> _Records drawn from a dataset_:
+ + + +
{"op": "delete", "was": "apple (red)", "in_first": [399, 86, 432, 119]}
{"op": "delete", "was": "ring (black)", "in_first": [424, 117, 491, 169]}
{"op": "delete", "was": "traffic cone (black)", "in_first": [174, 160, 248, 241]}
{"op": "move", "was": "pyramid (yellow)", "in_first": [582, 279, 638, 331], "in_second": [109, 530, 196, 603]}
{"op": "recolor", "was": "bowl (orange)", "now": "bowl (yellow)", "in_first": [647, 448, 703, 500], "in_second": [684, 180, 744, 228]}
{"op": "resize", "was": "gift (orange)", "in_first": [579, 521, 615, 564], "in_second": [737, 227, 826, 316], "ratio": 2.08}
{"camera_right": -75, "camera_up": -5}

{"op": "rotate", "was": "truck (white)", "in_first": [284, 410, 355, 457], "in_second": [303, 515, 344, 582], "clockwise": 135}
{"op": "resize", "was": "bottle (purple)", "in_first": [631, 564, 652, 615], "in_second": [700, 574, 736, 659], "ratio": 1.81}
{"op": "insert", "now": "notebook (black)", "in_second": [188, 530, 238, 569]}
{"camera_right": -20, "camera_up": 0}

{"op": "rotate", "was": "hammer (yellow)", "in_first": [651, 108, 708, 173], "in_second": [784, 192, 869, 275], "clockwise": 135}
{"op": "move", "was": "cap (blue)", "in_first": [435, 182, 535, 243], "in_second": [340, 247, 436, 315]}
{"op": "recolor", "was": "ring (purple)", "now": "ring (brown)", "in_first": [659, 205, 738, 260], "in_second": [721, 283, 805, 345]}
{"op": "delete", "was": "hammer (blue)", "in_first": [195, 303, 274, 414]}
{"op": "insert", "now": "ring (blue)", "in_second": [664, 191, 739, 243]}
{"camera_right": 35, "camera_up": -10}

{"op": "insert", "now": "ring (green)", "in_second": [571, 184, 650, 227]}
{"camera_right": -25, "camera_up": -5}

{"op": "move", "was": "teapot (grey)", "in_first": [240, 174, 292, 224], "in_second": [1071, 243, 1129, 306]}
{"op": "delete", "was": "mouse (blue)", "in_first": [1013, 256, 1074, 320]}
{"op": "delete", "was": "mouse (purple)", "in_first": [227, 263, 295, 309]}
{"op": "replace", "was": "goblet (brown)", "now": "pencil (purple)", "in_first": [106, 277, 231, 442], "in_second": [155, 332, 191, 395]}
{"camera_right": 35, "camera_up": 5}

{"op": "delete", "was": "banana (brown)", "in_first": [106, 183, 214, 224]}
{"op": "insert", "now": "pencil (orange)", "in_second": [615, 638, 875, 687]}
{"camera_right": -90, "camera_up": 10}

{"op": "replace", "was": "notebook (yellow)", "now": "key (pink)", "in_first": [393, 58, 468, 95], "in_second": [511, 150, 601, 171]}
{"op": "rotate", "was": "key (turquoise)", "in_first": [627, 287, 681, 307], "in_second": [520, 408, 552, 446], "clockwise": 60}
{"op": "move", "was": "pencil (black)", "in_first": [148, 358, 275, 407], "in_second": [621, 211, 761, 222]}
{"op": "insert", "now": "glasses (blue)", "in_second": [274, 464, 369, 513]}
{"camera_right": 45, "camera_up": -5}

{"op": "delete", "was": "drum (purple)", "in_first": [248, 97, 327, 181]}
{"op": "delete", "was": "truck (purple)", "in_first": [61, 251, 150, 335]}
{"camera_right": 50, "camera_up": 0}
+ + + +
> _About this exercise_: Produce a verbatim copy of each record above.

> _Problem solution_:
{"op": "delete", "was": "apple (red)", "in_first": [399, 86, 432, 119]}
{"op": "delete", "was": "ring (black)", "in_first": [424, 117, 491, 169]}
{"op": "delete", "was": "traffic cone (black)", "in_first": [174, 160, 248, 241]}
{"op": "move", "was": "pyramid (yellow)", "in_first": [582, 279, 638, 331], "in_second": [109, 530, 196, 603]}
{"op": "recolor", "was": "bowl (orange)", "now": "bowl (yellow)", "in_first": [647, 448, 703, 500], "in_second": [684, 180, 744, 228]}
{"op": "resize", "was": "gift (orange)", "in_first": [579, 521, 615, 564], "in_second": [737, 227, 826, 316], "ratio": 2.08}
{"camera_right": -75, "camera_up": -5}

{"op": "rotate", "was": "truck (white)", "in_first": [284, 410, 355, 457], "in_second": [303, 515, 344, 582], "clockwise": 135}
{"op": "resize", "was": "bottle (purple)", "in_first": [631, 564, 652, 615], "in_second": [700, 574, 736, 659], "ratio": 1.81}
{"op": "insert", "now": "notebook (black)", "in_second": [188, 530, 238, 569]}
{"camera_right": -20, "camera_up": 0}

{"op": "rotate", "was": "hammer (yellow)", "in_first": [651, 108, 708, 173], "in_second": [784, 192, 869, 275], "clockwise": 135}
{"op": "move", "was": "cap (blue)", "in_first": [435, 182, 535, 243], "in_second": [340, 247, 436, 315]}
{"op": "recolor", "was": "ring (purple)", "now": "ring (brown)", "in_first": [659, 205, 738, 260], "in_second": [721, 283, 805, 345]}
{"op": "delete", "was": "hammer (blue)", "in_first": [195, 303, 274, 414]}
{"op": "insert", "now": "ring (blue)", "in_second": [664, 191, 739, 243]}
{"camera_right": 35, "camera_up": -10}

{"op": "insert", "now": "ring (green)", "in_second": [571, 184, 650, 227]}
{"camera_right": -25, "camera_up": -5}

{"op": "move", "was": "teapot (grey)", "in_first": [240, 174, 292, 224], "in_second": [1071, 243, 1129, 306]}
{"op": "delete", "was": "mouse (blue)", "in_first": [1013, 256, 1074, 320]}
{"op": "delete", "was": "mouse (purple)", "in_first": [227, 263, 295, 309]}
{"op": "replace", "was": "goblet (brown)", "now": "pencil (purple)", "in_first": [106, 277, 231, 442], "in_second": [155, 332, 191, 395]}
{"camera_right": 35, "camera_up": 5}

{"op": "delete", "was": "banana (brown)", "in_first": [106, 183, 214, 224]}
{"op": "insert", "now": "pencil (orange)", "in_second": [615, 638, 875, 687]}
{"camera_right": -90, "camera_up": 10}

{"op": "replace", "was": "notebook (yellow)", "now": "key (pink)", "in_first": [393, 58, 468, 95], "in_second": [511, 150, 601, 171]}
{"op": "rotate", "was": "key (turquoise)", "in_first": [627, 287, 681, 307], "in_second": [520, 408, 552, 446], "clockwise": 60}
{"op": "move", "was": "pencil (black)", "in_first": [148, 358, 275, 407], "in_second": [621, 211, 761, 222]}
{"op": "insert", "now": "glasses (blue)", "in_second": [274, 464, 369, 513]}
{"camera_right": 45, "camera_up": -5}

{"op": "delete", "was": "drum (purple)", "in_first": [248, 97, 327, 181]}
{"op": "delete", "was": "truck (purple)", "in_first": [61, 251, 150, 335]}
{"camera_right": 50, "camera_up": 0}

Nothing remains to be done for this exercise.